=== Инструкция к заданию ===
Посчитайте, сколько строк в записях ниже содержат строку «clef», и укажите только это число. Регистр букв учитывается.

=== Исходные данные ===
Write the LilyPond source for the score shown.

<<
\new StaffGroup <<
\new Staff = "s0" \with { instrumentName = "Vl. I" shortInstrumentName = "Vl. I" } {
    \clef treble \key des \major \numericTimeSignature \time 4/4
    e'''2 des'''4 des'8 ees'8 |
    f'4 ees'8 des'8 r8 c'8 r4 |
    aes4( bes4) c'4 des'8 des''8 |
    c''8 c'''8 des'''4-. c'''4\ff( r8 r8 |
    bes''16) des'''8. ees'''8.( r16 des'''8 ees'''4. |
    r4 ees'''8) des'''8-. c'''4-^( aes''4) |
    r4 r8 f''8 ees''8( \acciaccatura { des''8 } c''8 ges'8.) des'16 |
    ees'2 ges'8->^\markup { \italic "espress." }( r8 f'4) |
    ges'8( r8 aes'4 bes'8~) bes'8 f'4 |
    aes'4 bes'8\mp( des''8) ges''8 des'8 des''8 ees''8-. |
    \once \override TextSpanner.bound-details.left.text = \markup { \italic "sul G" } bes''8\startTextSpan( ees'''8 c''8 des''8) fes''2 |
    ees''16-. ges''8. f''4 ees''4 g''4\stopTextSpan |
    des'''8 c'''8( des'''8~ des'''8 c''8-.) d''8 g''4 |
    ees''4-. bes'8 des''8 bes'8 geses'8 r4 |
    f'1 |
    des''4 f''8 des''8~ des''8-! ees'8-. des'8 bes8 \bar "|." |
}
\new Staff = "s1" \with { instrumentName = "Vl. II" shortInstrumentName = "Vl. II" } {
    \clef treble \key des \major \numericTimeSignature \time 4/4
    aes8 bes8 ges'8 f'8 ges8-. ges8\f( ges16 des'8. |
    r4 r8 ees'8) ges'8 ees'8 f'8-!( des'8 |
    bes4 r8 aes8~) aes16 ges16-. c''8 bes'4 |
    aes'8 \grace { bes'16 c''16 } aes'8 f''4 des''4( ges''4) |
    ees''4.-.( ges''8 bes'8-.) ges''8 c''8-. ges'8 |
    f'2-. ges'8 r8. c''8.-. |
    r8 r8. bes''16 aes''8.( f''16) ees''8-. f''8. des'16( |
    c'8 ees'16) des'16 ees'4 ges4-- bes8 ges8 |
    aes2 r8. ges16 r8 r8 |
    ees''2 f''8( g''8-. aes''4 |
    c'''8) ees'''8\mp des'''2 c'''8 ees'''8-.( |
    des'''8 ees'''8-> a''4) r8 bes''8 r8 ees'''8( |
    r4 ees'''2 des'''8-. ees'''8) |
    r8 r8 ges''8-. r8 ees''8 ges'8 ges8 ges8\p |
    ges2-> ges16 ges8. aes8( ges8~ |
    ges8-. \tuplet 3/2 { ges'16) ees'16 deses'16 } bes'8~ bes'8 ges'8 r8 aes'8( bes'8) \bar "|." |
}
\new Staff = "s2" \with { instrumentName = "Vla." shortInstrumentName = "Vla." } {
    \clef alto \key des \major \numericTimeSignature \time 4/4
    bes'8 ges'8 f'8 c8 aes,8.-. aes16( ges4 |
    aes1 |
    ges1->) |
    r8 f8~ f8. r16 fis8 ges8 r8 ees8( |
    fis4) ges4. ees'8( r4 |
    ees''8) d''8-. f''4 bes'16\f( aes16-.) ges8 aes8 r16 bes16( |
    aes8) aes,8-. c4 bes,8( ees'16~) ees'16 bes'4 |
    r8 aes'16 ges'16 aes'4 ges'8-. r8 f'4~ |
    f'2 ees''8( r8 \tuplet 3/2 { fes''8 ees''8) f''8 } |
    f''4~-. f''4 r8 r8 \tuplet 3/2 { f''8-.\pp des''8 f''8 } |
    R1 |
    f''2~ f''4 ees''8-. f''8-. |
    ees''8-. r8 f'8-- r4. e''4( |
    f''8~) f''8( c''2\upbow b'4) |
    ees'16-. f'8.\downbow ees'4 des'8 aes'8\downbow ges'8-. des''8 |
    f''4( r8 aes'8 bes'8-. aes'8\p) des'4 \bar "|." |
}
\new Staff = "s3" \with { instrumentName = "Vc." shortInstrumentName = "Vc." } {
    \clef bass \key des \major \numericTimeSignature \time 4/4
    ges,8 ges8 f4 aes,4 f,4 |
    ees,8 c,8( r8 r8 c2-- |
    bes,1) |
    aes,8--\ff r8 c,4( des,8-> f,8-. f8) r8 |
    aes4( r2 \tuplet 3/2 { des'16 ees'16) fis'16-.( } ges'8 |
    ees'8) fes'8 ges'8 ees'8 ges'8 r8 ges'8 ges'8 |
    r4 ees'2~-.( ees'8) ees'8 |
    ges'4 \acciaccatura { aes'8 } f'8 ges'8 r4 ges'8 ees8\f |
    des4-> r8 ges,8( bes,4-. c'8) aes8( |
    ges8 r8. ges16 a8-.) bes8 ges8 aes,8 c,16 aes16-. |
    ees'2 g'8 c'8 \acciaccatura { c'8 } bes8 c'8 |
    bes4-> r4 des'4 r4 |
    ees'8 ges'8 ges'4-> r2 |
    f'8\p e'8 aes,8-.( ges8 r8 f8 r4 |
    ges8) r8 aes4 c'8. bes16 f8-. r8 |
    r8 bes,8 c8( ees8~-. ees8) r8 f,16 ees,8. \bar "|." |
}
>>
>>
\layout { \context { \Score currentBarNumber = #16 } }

=== Решение задания ===
4